— Start of DATA ENTRIES —
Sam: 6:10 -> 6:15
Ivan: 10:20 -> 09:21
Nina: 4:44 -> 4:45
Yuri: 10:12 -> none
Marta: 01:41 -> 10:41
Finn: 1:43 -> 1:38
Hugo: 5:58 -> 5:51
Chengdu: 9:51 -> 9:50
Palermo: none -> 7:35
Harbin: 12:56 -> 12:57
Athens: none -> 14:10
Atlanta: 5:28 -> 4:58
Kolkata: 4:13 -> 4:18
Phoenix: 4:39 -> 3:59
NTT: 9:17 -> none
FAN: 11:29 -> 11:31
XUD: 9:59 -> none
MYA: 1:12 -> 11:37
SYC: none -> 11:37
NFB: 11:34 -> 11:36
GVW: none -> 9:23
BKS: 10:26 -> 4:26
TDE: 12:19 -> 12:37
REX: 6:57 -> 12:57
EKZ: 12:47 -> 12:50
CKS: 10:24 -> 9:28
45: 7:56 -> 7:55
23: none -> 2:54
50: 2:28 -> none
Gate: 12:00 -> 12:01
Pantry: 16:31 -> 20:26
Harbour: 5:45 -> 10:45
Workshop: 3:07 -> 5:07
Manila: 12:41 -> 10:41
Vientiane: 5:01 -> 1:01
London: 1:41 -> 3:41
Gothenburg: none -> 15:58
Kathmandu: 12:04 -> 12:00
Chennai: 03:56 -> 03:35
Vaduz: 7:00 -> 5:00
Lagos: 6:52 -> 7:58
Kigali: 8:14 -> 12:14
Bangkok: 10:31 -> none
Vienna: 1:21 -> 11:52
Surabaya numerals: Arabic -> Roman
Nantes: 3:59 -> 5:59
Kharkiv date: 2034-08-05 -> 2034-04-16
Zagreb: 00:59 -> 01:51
— End of DATA ENTRIES —
* EXERCISE OBJECTIVE *
Convert all the rows above into a Markdown table with two columns, "No." and "Entry". Number each row and put its line in the second column, leaving out any blank lines.

* FINAL RESULT *
| No. | Entry |
|---|---|
| 1 | Sam: 6:10 -> 6:15 |
| 2 | Ivan: 10:20 -> 09:21 |
| 3 | Nina: 4:44 -> 4:45 |
| 4 | Yuri: 10:12 -> none |
| 5 | Marta: 01:41 -> 10:41 |
| 6 | Finn: 1:43 -> 1:38 |
| 7 | Hugo: 5:58 -> 5:51 |
| 8 | Chengdu: 9:51 -> 9:50 |
| 9 | Palermo: none -> 7:35 |
| 10 | Harbin: 12:56 -> 12:57 |
| 11 | Athens: none -> 14:10 |
| 12 | Atlanta: 5:28 -> 4:58 |
| 13 | Kolkata: 4:13 -> 4:18 |
| 14 | Phoenix: 4:39 -> 3:59 |
| 15 | NTT: 9:17 -> none |
| 16 | FAN: 11:29 -> 11:31 |
| 17 | XUD: 9:59 -> none |
| 18 | MYA: 1:12 -> 11:37 |
| 19 | SYC: none -> 11:37 |
| 20 | NFB: 11:34 -> 11:36 |
| 21 | GVW: none -> 9:23 |
| 22 | BKS: 10:26 -> 4:26 |
| 23 | TDE: 12:19 -> 12:37 |
| 24 | REX: 6:57 -> 12:57 |
| 25 | EKZ: 12:47 -> 12:50 |
| 26 | CKS: 10:24 -> 9:28 |
| 27 | 45: 7:56 -> 7:55 |
| 28 | 23: none -> 2:54 |
| 29 | 50: 2:28 -> none |
| 30 | Gate: 12:00 -> 12:01 |
| 31 | Pantry: 16:31 -> 20:26 |
| 32 | Harbour: 5:45 -> 10:45 |
| 33 | Workshop: 3:07 -> 5:07 |
| 34 | Manila: 12:41 -> 10:41 |
| 35 | Vientiane: 5:01 -> 1:01 |
| 36 | London: 1:41 -> 3:41 |
| 37 | Gothenburg: none -> 15:58 |
| 38 | Kathmandu: 12:04 -> 12:00 |
| 39 | Chennai: 03:56 -> 03:35 |
| 40 | Vaduz: 7:00 -> 5:00 |
| 41 | Lagos: 6:52 -> 7:58 |
| 42 | Kigali: 8:14 -> 12:14 |
| 43 | Bangkok: 10:31 -> none |
| 44 | Vienna: 1:21 -> 11:52 |
| 45 | Surabaya numerals: Arabic -> Roman |
| 46 | Nantes: 3:59 -> 5:59 |
| 47 | Kharkiv date: 2034-08-05 -> 2034-04-16 |
| 48 | Zagreb: 00:59 -> 01:51 |